● TO DO: The lines below that include "noir" are to be found and copied.

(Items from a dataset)
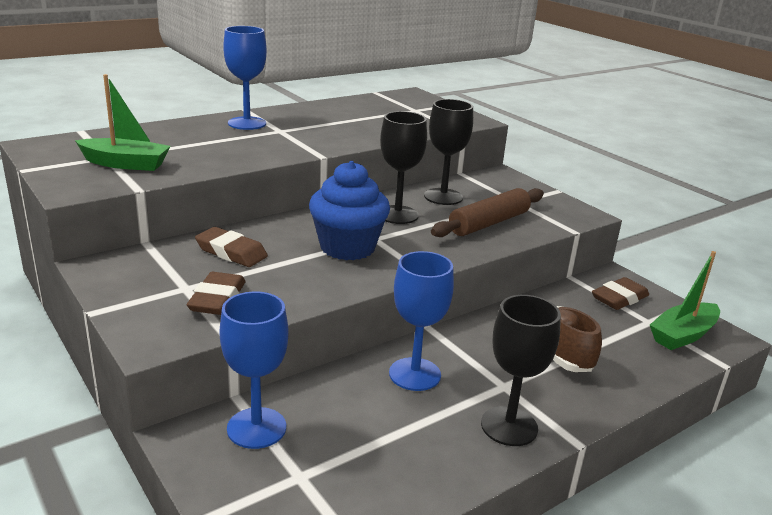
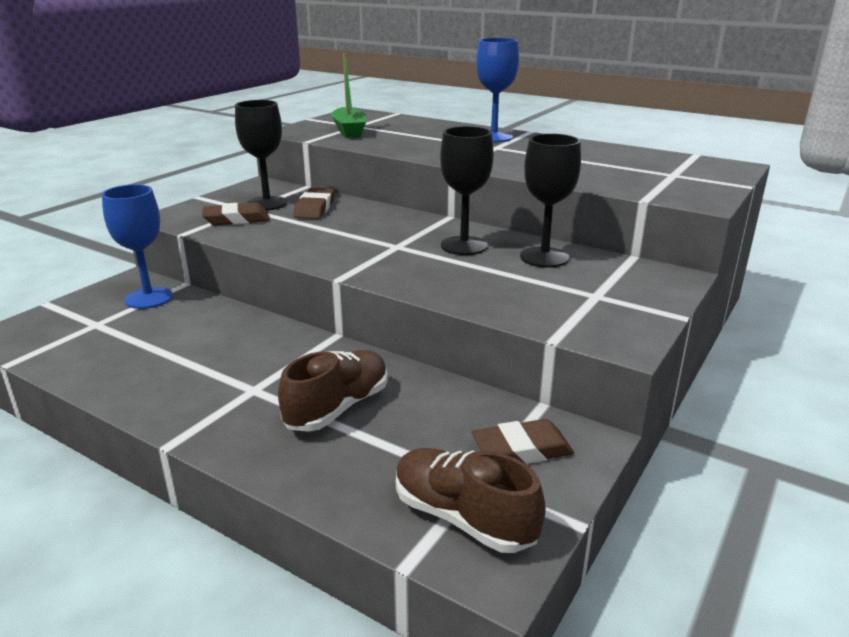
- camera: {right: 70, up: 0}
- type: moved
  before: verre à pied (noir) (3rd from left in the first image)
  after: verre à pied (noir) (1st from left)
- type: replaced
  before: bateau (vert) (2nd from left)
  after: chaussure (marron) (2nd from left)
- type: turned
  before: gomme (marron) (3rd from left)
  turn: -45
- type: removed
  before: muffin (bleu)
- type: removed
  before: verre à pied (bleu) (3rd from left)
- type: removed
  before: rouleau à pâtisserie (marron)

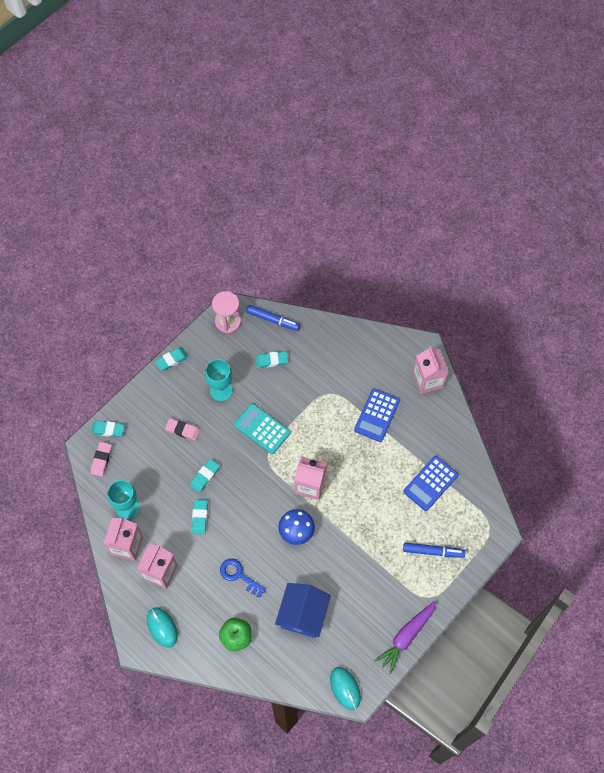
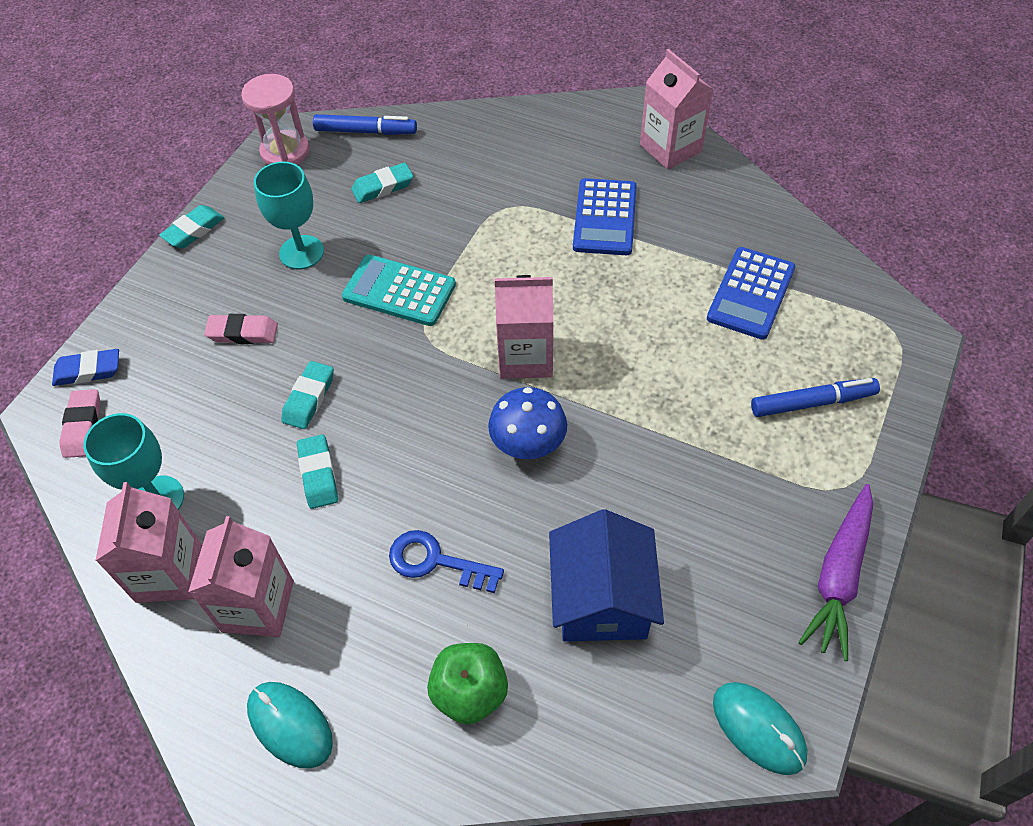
- camera: {right: -15, up: -10}
- type: recoloured
  before: gomme (turquoise) (1st from left)
  after: gomme (bleu)

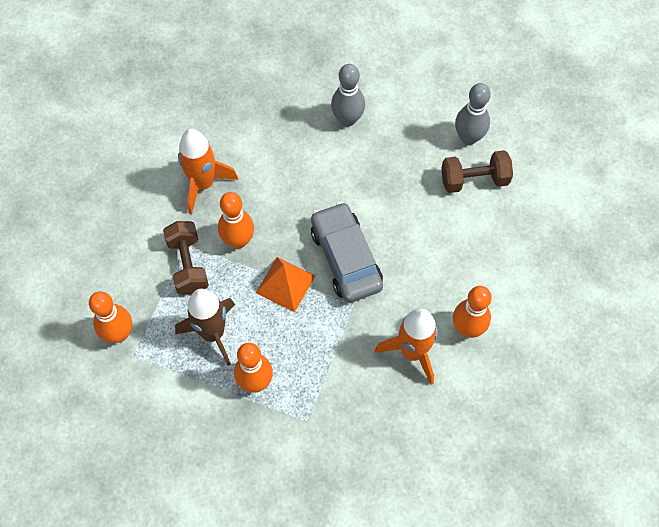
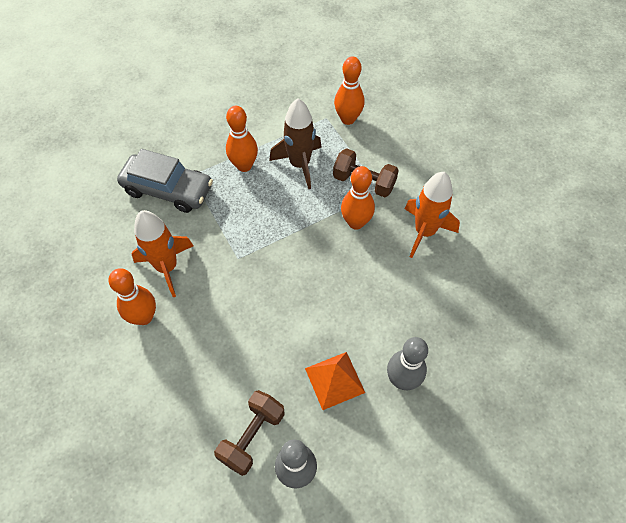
- camera: {right: 130, up: -5}
- type: moved
  before: voiture (gris)
- type: moved
  before: pyramide (orange)

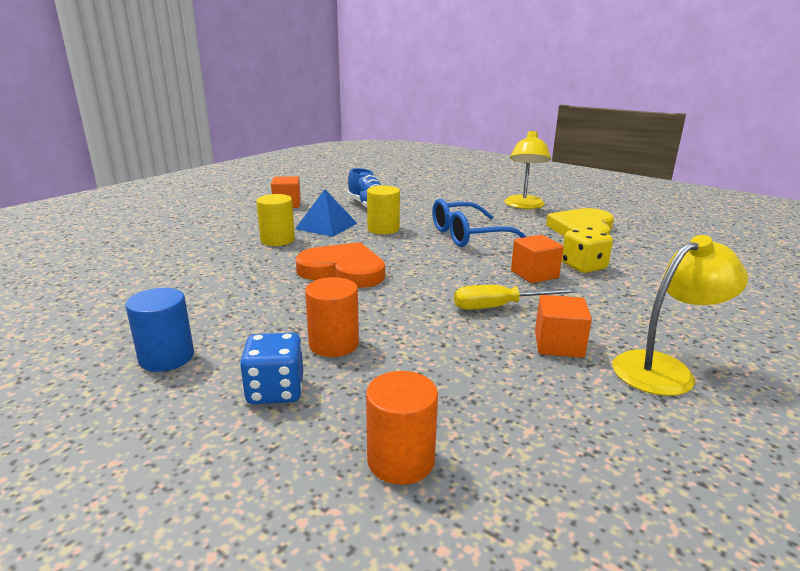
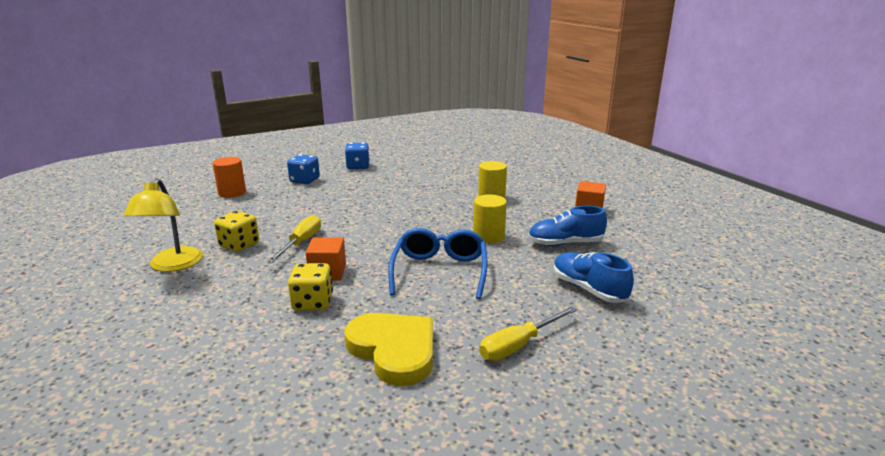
- camera: {right: 115, up: 0}
- type: replaced
  before: cube (orange) (3rd from left)
  after: dé (jaune) (1st from left)
- type: replaced
  before: cylindre (bleu)
  after: dé (bleu) (2nd from left)
- type: replaced
  before: lampe (jaune) (1st from left)
  after: tournevis (jaune) (2nd from left)
- type: added
  after: chaussure (bleu) (2nd from left)
- type: removed
  before: pyramide (bleu)
- type: removed
  before: cœur (orange)
- type: removed
  before: cylindre (orange) (1st from left)

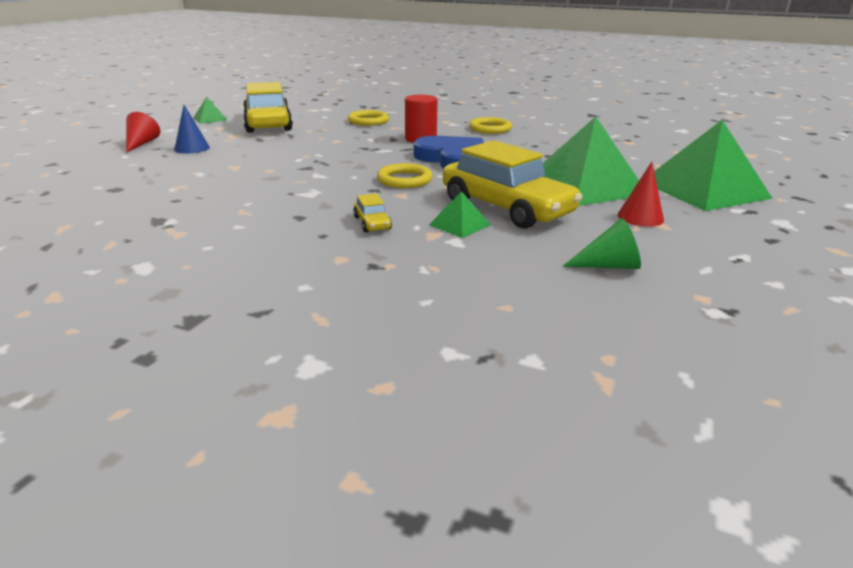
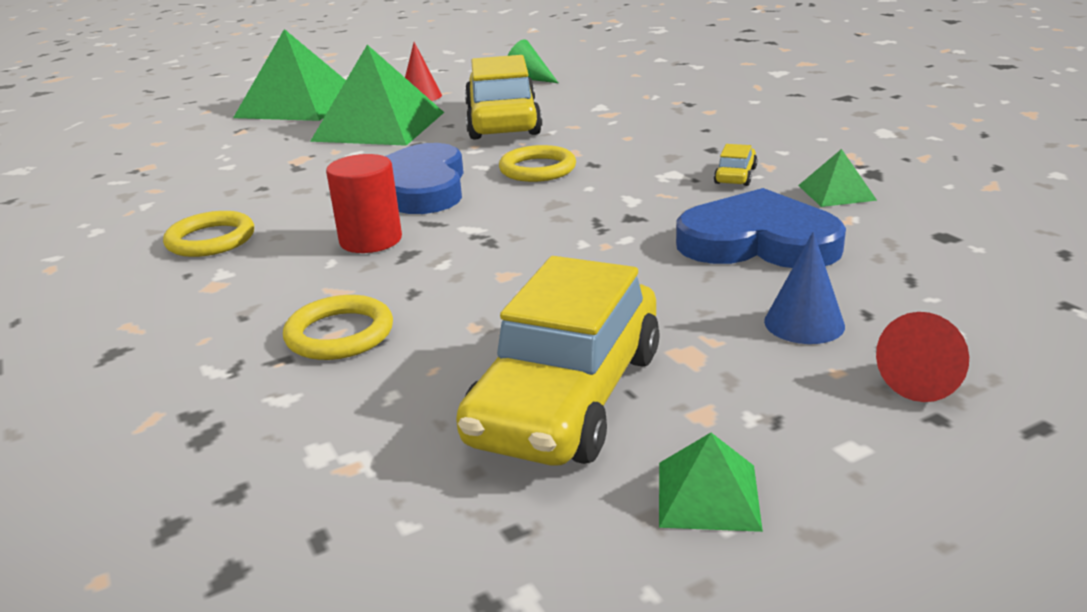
- camera: {right: -140, up: 0}
- type: added
  after: cœur (bleu) (2nd from left)
- type: moved
  before: voiture (jaune) (2nd from left in the first image)
  after: voiture (jaune) (3rd from left)
- type: moved
  before: pyramide (vert) (2nd from left in the first image)
  after: pyramide (vert) (4th from left)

● ANSWER SPACE:
  before: verre à pied (noir) (3rd from left in the first image)
  after: verre à pied (noir) (1st from left)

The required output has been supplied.